§ **What to produce**:
Please output exactly the lines from the one containing "tan 1x3 brick [160,388,261,488]" through the last line of the records, both included.

[Collection entries]
■ ■ ■ ■

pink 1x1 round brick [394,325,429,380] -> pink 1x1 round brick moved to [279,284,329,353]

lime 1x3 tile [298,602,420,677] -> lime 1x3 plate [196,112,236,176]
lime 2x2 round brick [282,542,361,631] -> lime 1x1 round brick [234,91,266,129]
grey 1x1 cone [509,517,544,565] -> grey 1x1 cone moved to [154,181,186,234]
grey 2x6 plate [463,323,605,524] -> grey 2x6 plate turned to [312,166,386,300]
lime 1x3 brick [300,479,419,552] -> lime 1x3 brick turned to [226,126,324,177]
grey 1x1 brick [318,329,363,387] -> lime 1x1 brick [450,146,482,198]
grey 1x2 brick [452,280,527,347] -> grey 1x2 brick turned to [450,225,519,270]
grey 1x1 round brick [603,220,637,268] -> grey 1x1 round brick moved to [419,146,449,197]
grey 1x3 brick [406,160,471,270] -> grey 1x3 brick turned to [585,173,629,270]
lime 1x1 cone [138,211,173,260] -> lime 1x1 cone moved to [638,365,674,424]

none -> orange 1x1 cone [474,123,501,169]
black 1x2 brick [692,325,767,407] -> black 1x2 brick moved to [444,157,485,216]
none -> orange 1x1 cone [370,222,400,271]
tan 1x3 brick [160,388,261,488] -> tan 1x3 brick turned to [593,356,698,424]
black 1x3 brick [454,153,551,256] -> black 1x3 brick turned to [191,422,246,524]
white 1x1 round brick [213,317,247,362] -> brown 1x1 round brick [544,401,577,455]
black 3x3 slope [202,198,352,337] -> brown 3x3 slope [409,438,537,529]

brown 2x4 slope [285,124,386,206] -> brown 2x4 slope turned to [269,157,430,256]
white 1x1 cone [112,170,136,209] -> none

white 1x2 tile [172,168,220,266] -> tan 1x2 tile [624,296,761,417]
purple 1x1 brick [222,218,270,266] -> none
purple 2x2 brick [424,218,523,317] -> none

■ ■ ■ ■

§ **Solution for this problem**:
tan 1x3 brick [160,388,261,488] -> tan 1x3 brick turned to [593,356,698,424]
black 1x3 brick [454,153,551,256] -> black 1x3 brick turned to [191,422,246,524]
white 1x1 round brick [213,317,247,362] -> brown 1x1 round brick [544,401,577,455]
black 3x3 slope [202,198,352,337] -> brown 3x3 slope [409,438,537,529]

brown 2x4 slope [285,124,386,206] -> brown 2x4 slope turned to [269,157,430,256]
white 1x1 cone [112,170,136,209] -> none

white 1x2 tile [172,168,220,266] -> tan 1x2 tile [624,296,761,417]
purple 1x1 brick [222,218,270,266] -> none
purple 2x2 brick [424,218,523,317] -> none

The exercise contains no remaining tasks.